Everything from the line with "Segment every instance" to the end of the data should be restated word for word, and nothing before it.

..............................

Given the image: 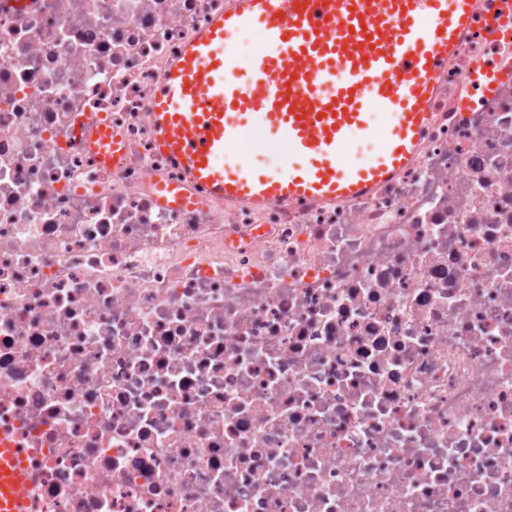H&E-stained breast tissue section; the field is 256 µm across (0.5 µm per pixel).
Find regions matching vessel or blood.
Returning <instances> with one entry per match:
<instances>
[{"instance_id": "vessel-or-blood-1", "label": "vessel or blood", "mask_w": 512, "mask_h": 512, "mask_svg": "<svg viewBox=\"0 0 512 512\" xmlns=\"http://www.w3.org/2000/svg\"><path fill=\"white\" fill-rule=\"evenodd\" d=\"M471 0H234L170 64L150 112L160 152L213 196L263 207L369 194L413 157L431 117L438 78L468 29ZM261 26L265 45L237 80L231 49L240 29ZM388 117L376 159L343 167L338 147L370 134L368 100ZM304 157L284 177L254 174L251 122ZM236 156L234 166L225 157ZM24 463L0 447V512H28Z\"/></svg>"}]
</instances>
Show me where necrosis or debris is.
<instances>
[{"mask_svg": "<svg viewBox=\"0 0 512 512\" xmlns=\"http://www.w3.org/2000/svg\"><path fill=\"white\" fill-rule=\"evenodd\" d=\"M497 3L474 0L395 176L255 209L189 181L148 118L232 0H0V436L31 512H512Z\"/></svg>", "mask_w": 512, "mask_h": 512, "instance_id": "1", "label": "necrosis or debris"}]
</instances>
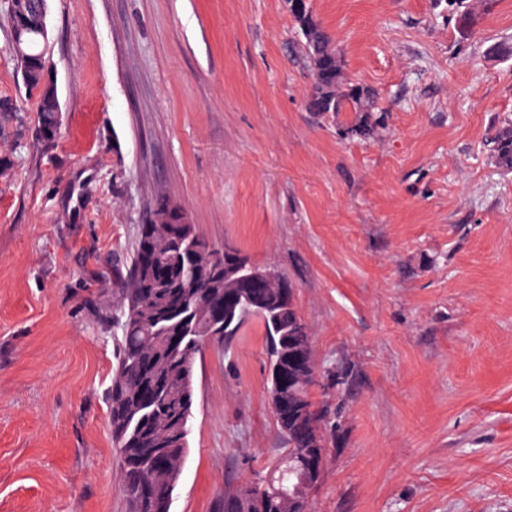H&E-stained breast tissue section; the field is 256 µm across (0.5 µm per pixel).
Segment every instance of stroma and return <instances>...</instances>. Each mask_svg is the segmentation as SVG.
I'll return each mask as SVG.
<instances>
[{"instance_id": "35a3bbf8", "label": "stroma", "mask_w": 512, "mask_h": 512, "mask_svg": "<svg viewBox=\"0 0 512 512\" xmlns=\"http://www.w3.org/2000/svg\"><path fill=\"white\" fill-rule=\"evenodd\" d=\"M384 130L305 107L283 0H47L62 125L37 101L0 5V512H128L99 318L157 196L207 242L279 271L312 332L324 413L312 512H512V175L484 147L512 116V0L471 32L445 0H312ZM263 327L196 362L170 512H218L284 439Z\"/></svg>"}]
</instances>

..............................

▶ ANSWER IN FULL
Segment every instance of stroma and return <instances>...</instances>. Each mask_svg is the segmentation as SVG.
I'll return each mask as SVG.
<instances>
[{"instance_id": "35a3bbf8", "label": "stroma", "mask_w": 512, "mask_h": 512, "mask_svg": "<svg viewBox=\"0 0 512 512\" xmlns=\"http://www.w3.org/2000/svg\"><path fill=\"white\" fill-rule=\"evenodd\" d=\"M384 130L305 107L283 0H47L62 125L37 101L0 5V512H128L99 318L157 196L207 242L279 271L312 332L324 413L312 512H512V175L484 147L512 116V0L471 32L445 0H312ZM263 327L196 362L170 512H218L284 439Z\"/></svg>"}]
</instances>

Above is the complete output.